→ Instructions for the task: Write out exactly the lines of the entries below from the one holding "camera: 40 degrees right, 5 degrees down" to the one holding "(709, 346) = (922, 545): black", inclusive, and leave out all other lines.

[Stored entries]
-.-.-
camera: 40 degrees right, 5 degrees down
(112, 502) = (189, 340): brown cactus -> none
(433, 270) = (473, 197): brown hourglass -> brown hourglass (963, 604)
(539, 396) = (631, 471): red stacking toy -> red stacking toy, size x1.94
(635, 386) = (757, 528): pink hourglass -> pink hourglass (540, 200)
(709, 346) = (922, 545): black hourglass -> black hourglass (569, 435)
-.-.-
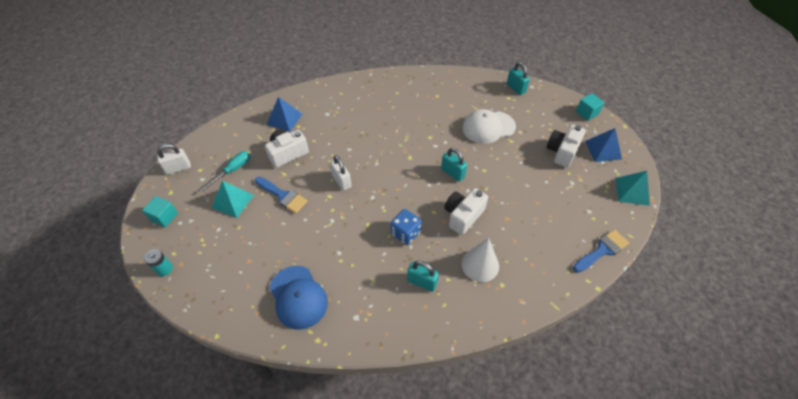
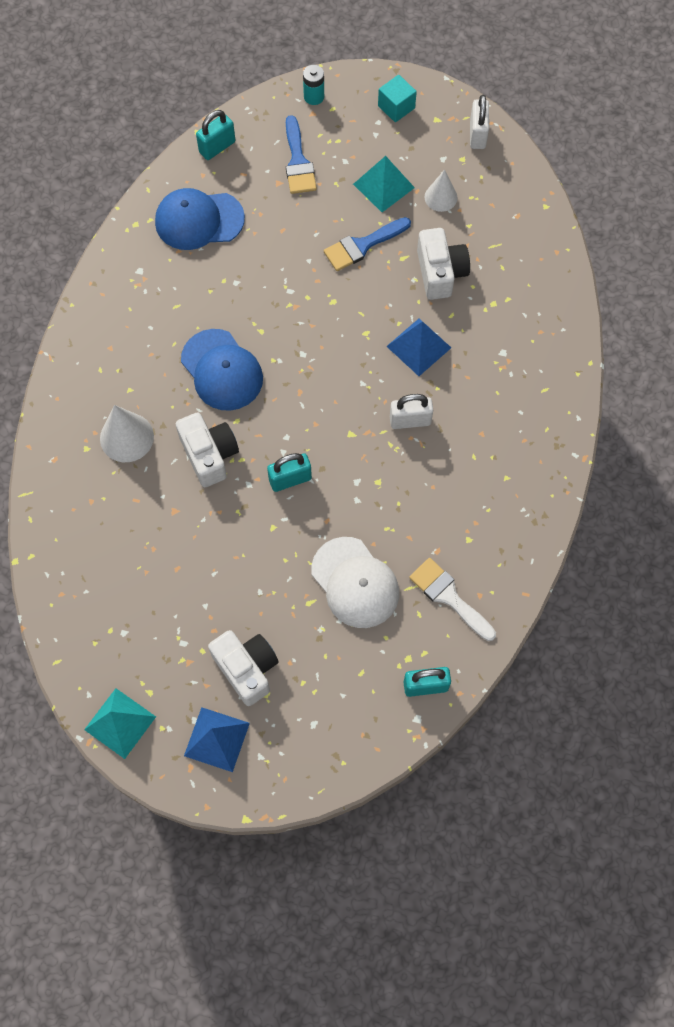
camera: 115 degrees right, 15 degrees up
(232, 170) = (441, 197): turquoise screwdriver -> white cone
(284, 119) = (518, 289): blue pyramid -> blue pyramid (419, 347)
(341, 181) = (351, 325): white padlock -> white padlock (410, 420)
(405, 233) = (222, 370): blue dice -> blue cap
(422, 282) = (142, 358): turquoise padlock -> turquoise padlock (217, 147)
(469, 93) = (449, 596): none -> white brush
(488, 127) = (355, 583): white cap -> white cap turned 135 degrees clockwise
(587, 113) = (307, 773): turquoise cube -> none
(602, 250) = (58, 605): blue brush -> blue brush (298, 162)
-.-.-
→ Answer box:
camera: 40 degrees right, 5 degrees down
(112, 502) = (189, 340): brown cactus -> none
(433, 270) = (473, 197): brown hourglass -> brown hourglass (963, 604)
(539, 396) = (631, 471): red stacking toy -> red stacking toy, size x1.94
(635, 386) = (757, 528): pink hourglass -> pink hourglass (540, 200)
(709, 346) = (922, 545): black hourglass -> black hourglass (569, 435)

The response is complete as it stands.